• **Material**:

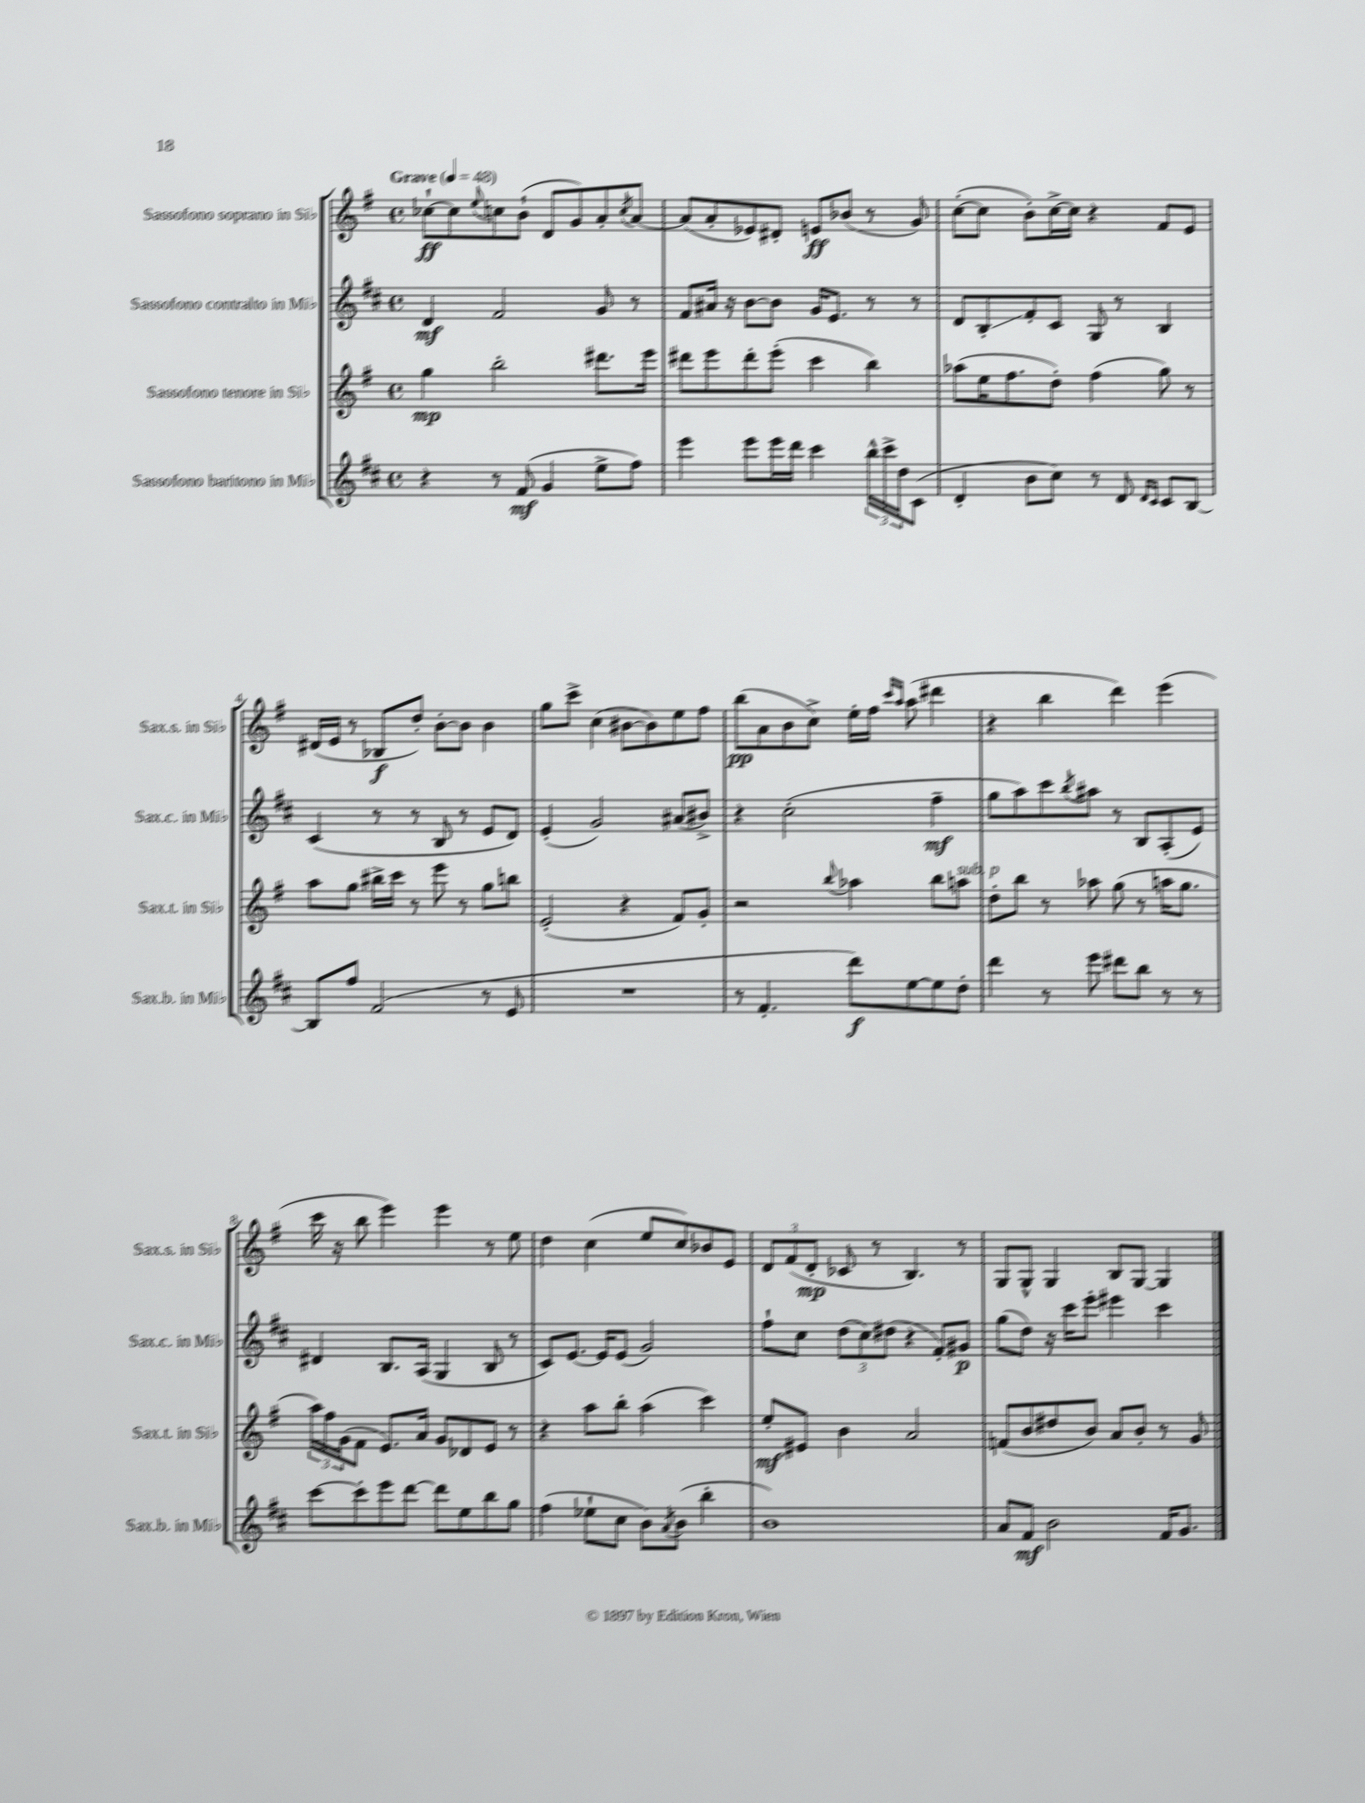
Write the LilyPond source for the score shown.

<<
\new StaffGroup <<
\new Staff = "s0" \with { instrumentName = "Sassofono soprano in Sib" shortInstrumentName = "Sax.s. in Sib" } {
    \clef treble \key g \major \defaultTimeSignature \time 4/4 \tempo "Grave" 4 = 48
    ces''8~-!\ff ces''8 \appoggiatura { e''8 } c''8 b'8-!( d'8 g'8) a'8-. \acciaccatura { c''8 } a'8~ |
    a'8( a'8-. ees'8) dis'8-. e'8\ff bes'8( r8 g'8) |
    c''8~-.( c''8 b'8-.) c''16~-> c''16 r4 fis'8 e'8 |
    dis'16( e'16 r8 bes8\f d''8-.) b'8~-. b'8 b'4 |
    g''8 c'''8-> c''4( bis'8~ bis'8) e''8 fis''8 |
    b''8\pp( a'8 b'8 c''8->) e''16-. fis''16 \grace { c'''16 a''16 } a''8( dis'''4 |
    r4 b''4 d'''4) e'''4( |
    c'''16 r16 b''8 e'''4) e'''4 r8 e''8 |
    d''4 c''4( e''8 c''8) bes'8 e'8 |
    \tuplet 3/2 { d'8 fis'8( d'8-.\mp } ces'8 r8 b4.) r8 |
    g8 g8-^ g4 b8 g8~ g4 \bar "|." |
}
\new Staff = "s1" \with { instrumentName = "Sassofono contralto in Mib" shortInstrumentName = "Sax.c. in Mib" } {
    \clef treble \key d \major \defaultTimeSignature \time 4/4
    d'4\mf fis'2 g'8 r8 |
    fis'8 ais'16 r16 b'8~ b'8 g'16 e'8. r8 r8 |
    d'8 b8-.\glissando fis'8-. cis'8 g8 r8 b4 |
    cis'4( r8 r8 b8 r8 e'8 d'8) |
    e'4-.( g'2) ais'8( bis'8->) |
    r4 cis''2-.( fis''4--\mf |
    g''8 a''8) cis'''8 \acciaccatura { b''8 } ais''8 r8 b8 a8-.( e'8) |
    dis'4 b8. a16( g4 b8 r8 |
    cis'8) e'8.~ e'16 e'8( g'2) |
    fis''8-! cis''8 \tuplet 3/2 { d''8( cis''8) dis''8( } r4 fis'8-.) gis'8\p |
    g''8( d''8) r16 cis'''16 e'''8-. eis'''4 cis'''4 \bar "|." |
}
\new Staff = "s2" \with { instrumentName = "Sassofono tenore in Sib" shortInstrumentName = "Sax.t. in Sib" } {
    \clef treble \key g \major \defaultTimeSignature \time 4/4
    g''4\mp b''2-. dis'''8. e'''16 |
    dis'''8 e'''8 dis'''8-. e'''8-.( c'''4 b''4) |
    aes''8( e''16 fis''8. d''8-.) fis''4( g''8) r8 |
    a''8 g''8 bis''16-> c'''16 r8 e'''8 r8 g''8 b''8 |
    e'2-.( r4 fis'8) g'8-. |
    r2 \appoggiatura { b''8 } aes''4 b''8 a''8^\markup { \italic "sub. p" } |
    d''8-. b''8 r8 aes''8 g''8( r8 a''16 g''8. |
    \tuplet 3/2 { a''16) fis''16 g'16( } fis'8 e'8.) a'16 g'8 des'8 e'8 r8 |
    r4 a''8 b''8-. a''4( c'''4) |
    e''8-.\mf eis'8 b'4 a'2 |
    f'8( b'8 dis''8 b'8) a'8 b'8-. r8 g'8 \bar "|." |
}
\new Staff = "s3" \with { instrumentName = "Sassofono baritono in Mib" shortInstrumentName = "Sax.b. in Mib" } {
    \clef treble \key d \major \defaultTimeSignature \time 4/4
    r4 r8 fis'8\mf( g'4 e''8-> fis''8) |
    e'''4 e'''8 e'''16 d'''16 cis'''4 \tuplet 3/2 { b''16-^ cis'''16-> d''16 } cis'8( |
    d'4-. b'8 cis''8) r8 d'8 \grace { d'16 cis'16 } cis'8 b8~ |
    b8 fis''8 fis'2( r8 e'8 |
    R1 |
    r8 fis'4.-. d'''8\f) e''8~ e''8 d''8-. |
    d'''4 r8 e'''8 dis'''8 b''8 r8 r8 |
    cis'''8~ cis'''8-. e'''8 d'''8~ d'''8 e''8 b''8 g''8 |
    fis''4( ees''8-! cis''8 b'8) \acciaccatura { a'8 } b'8( b''4-. |
    b'1) |
    a'8 fis'8\mf b'2 fis'16 g'8. \bar "|." |
}
>>
>>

• **What is being asked**: Report every line in the items above that contains the string "acciaccatura", copying each such line in full. Case counts when matching.

• **Written reply**:
    ces''8~-!\ff ces''8 \appoggiatura { e''8 } c''8 b'8-!( d'8 g'8) a'8-. \acciaccatura { c''8 } a'8~ |
    g''8 a''8) cis'''8 \acciaccatura { b''8 } ais''8 r8 b8 a8-.( e'8) |
    fis''4( ees''8-! cis''8 b'8) \acciaccatura { a'8 } b'8( b''4-. |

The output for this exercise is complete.